(Extracted records)

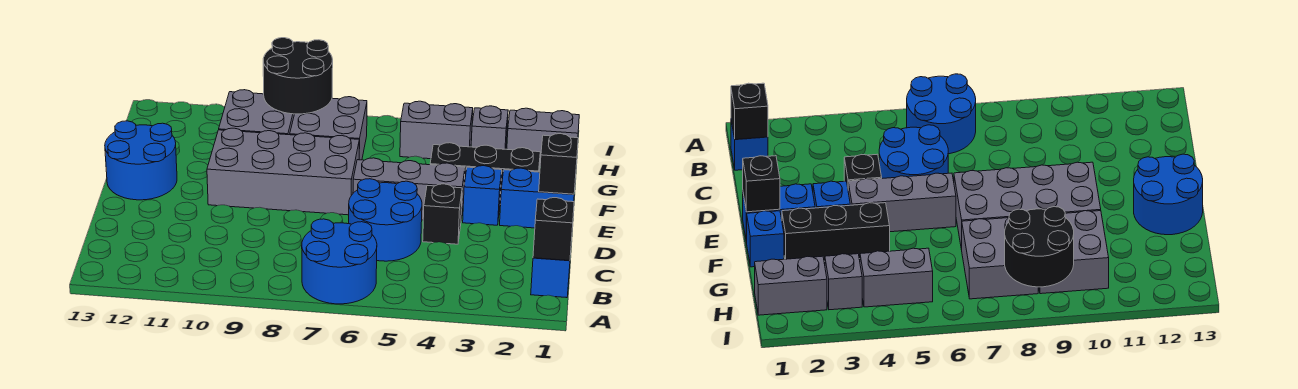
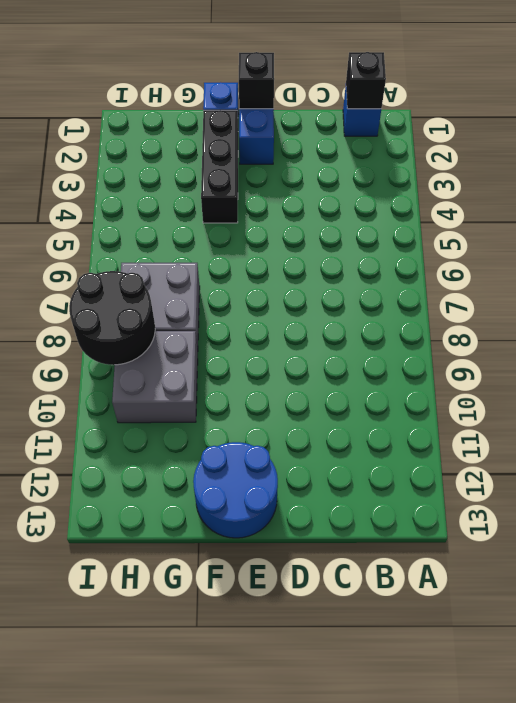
none -> blue round brick A6:B7 level 1
none -> blue round brick C5:D6 level 1
none -> black brick D4 level 1

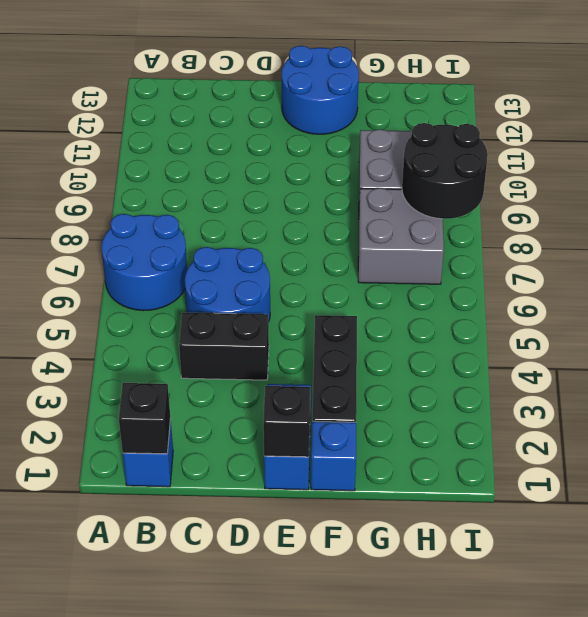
black brick C4:D4 level 1 -> black brick D4 level 1
none -> blue brick E3 level 1
none -> grey brick E4:E6 level 1
none -> grey brick E7:F10 level 1

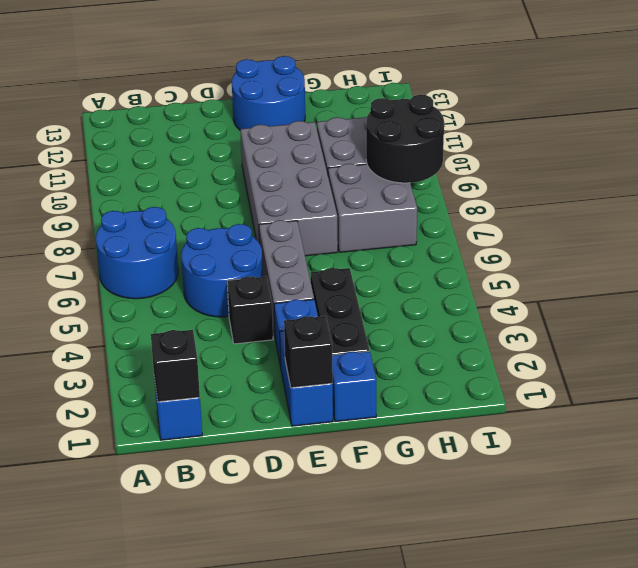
none -> grey brick H1:H2 level 1
none -> grey brick H3 level 1
none -> grey brick H4:H5 level 1

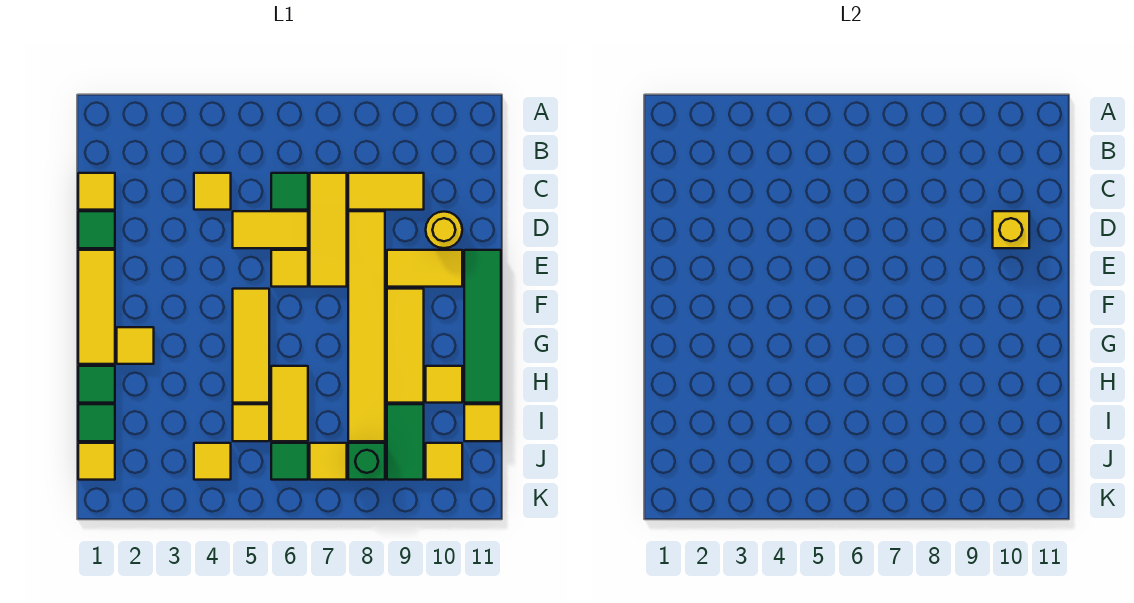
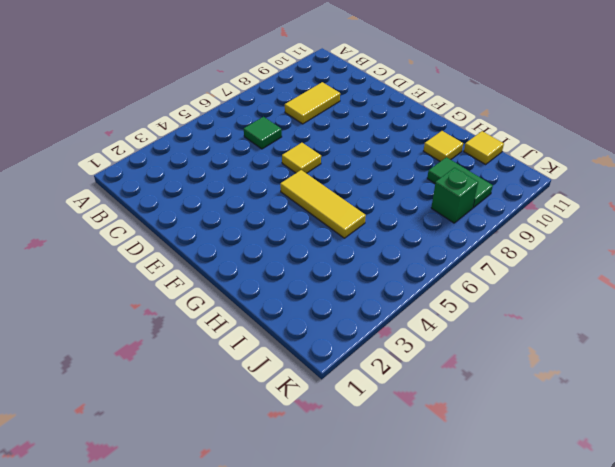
none -> yellow tile C1 level 1
none -> yellow tile C4 level 1
none -> yellow tile C7:E7 level 1
none -> green tile D1 level 1

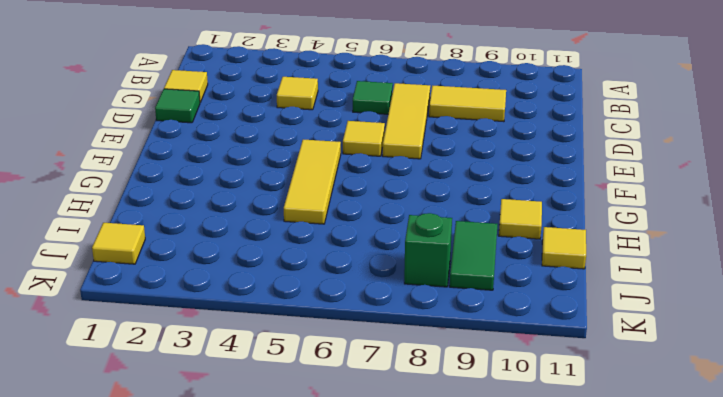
none -> yellow tile D5:D6 level 1
none -> yellow tile D8:I8 level 1
none -> yellow round brick D10 level 1
none -> yellow tile E1:G1 level 1

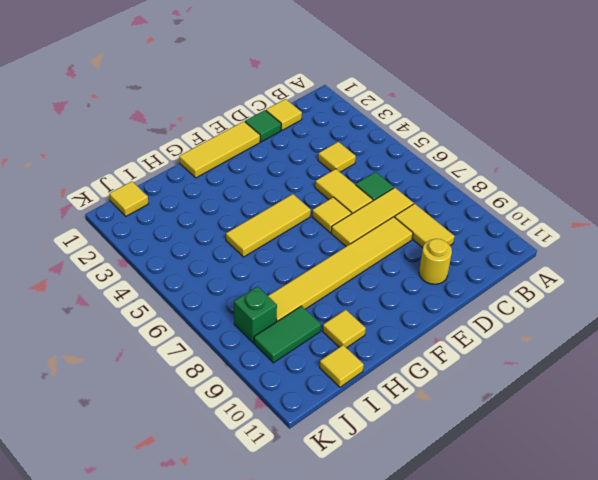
none -> yellow tile E9:E10 level 1
none -> green tile E11:H11 level 1
none -> yellow tile F9:H9 level 1
none -> yellow tile G2 level 1

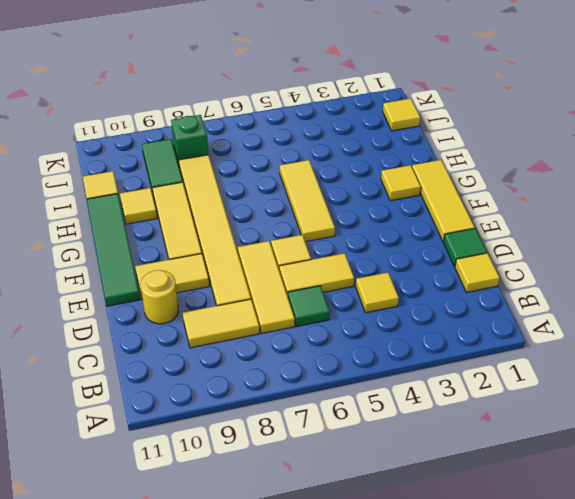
none -> green tile H1 level 1
none -> yellow tile H6:I6 level 1
none -> green tile I1 level 1
none -> yellow tile I5 level 1

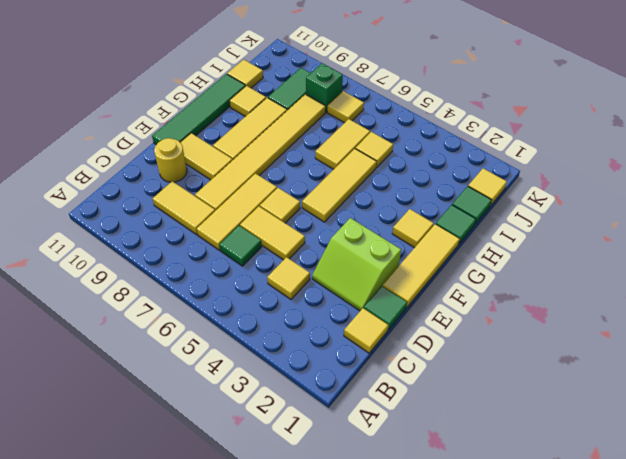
lime slope D2:E3 level 1 top E -> none
none -> yellow tile J4 level 1
none -> green tile J6 level 1
none -> yellow tile J10 level 1
none -> yellow brick D10 level 2

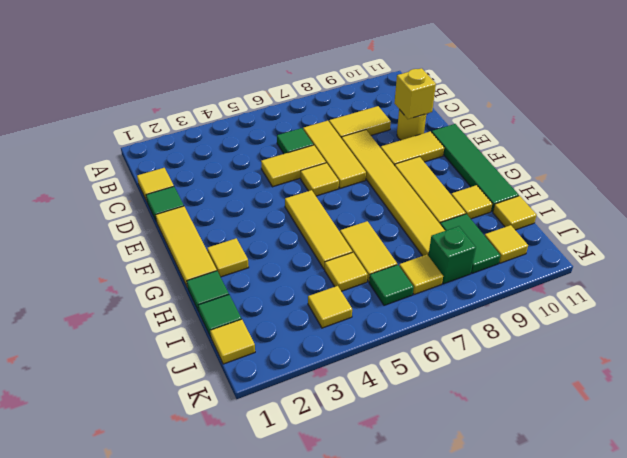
none -> yellow tile C4 level 1

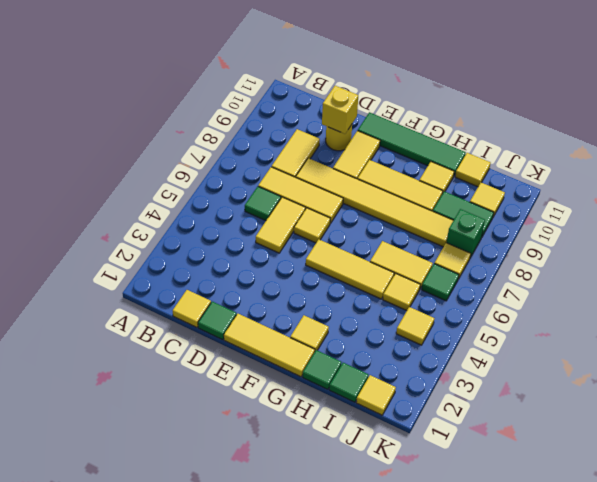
none -> yellow tile C4 level 1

## WORK INSTRUCTION
All lines in the entries above that hold the word "green" need to be copied.

## EXERCISE ANSWER
none -> green tile D1 level 1
none -> green tile E11:H11 level 1
none -> green tile H1 level 1
none -> green tile I1 level 1
none -> green tile J6 level 1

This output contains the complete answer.